● **YOUR TASK**:
Select every line of the data below that contains the word "down", and copy each one out.

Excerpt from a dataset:
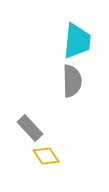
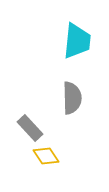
gray semicircle: moved 17 px down
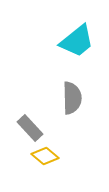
cyan trapezoid: rotated 45 degrees clockwise
yellow diamond: moved 1 px left; rotated 16 degrees counterclockwise
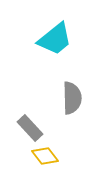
cyan trapezoid: moved 22 px left, 2 px up
yellow diamond: rotated 12 degrees clockwise
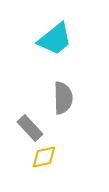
gray semicircle: moved 9 px left
yellow diamond: moved 1 px left, 1 px down; rotated 64 degrees counterclockwise
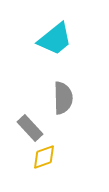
yellow diamond: rotated 8 degrees counterclockwise
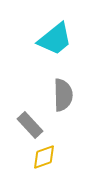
gray semicircle: moved 3 px up
gray rectangle: moved 3 px up
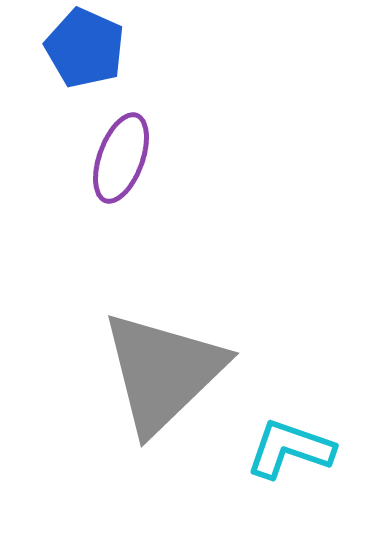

● **EXPECTED ANSWER**:
gray semicircle: moved 17 px down
yellow diamond: moved 1 px left, 1 px down; rotated 64 degrees counterclockwise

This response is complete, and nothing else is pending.